§ Brief
Beginning at the line that contains "black heart [196,565,264,626]" and ending at the last line of the records below, retype each line exactly and add nothing.

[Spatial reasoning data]
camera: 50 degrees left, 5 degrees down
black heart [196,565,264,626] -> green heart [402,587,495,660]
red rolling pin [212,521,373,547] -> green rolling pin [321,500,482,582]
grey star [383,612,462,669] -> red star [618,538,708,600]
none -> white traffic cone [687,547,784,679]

§ Written reply
black heart [196,565,264,626] -> green heart [402,587,495,660]
red rolling pin [212,521,373,547] -> green rolling pin [321,500,482,582]
grey star [383,612,462,669] -> red star [618,538,708,600]
none -> white traffic cone [687,547,784,679]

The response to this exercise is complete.